| Work required |
From the line that contains "green fish: 0 -> 2" to the final line of the entries below, write out every line exactly as it appears, and nothing else.

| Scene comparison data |
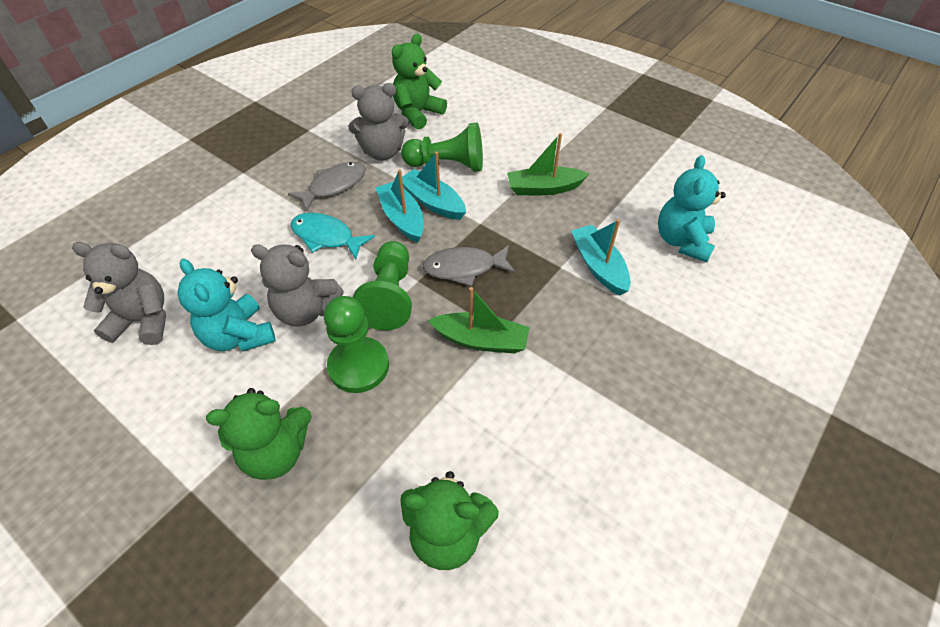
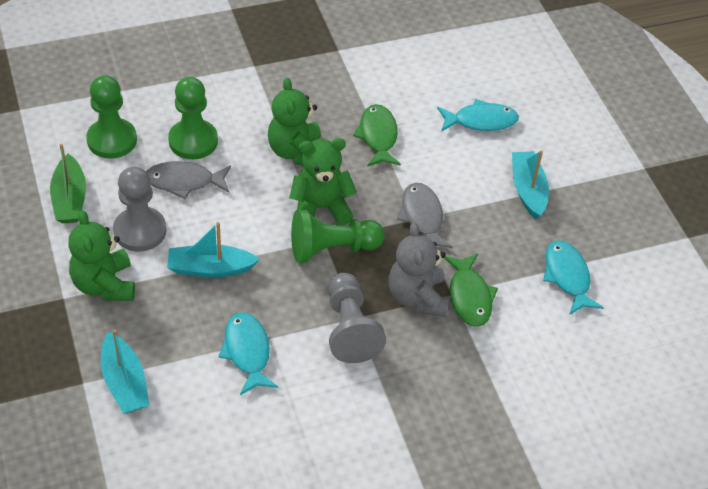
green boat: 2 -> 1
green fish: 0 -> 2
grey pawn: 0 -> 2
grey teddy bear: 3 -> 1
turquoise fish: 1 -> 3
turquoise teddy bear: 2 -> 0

| Completed exercise |
green fish: 0 -> 2
grey pawn: 0 -> 2
grey teddy bear: 3 -> 1
turquoise fish: 1 -> 3
turquoise teddy bear: 2 -> 0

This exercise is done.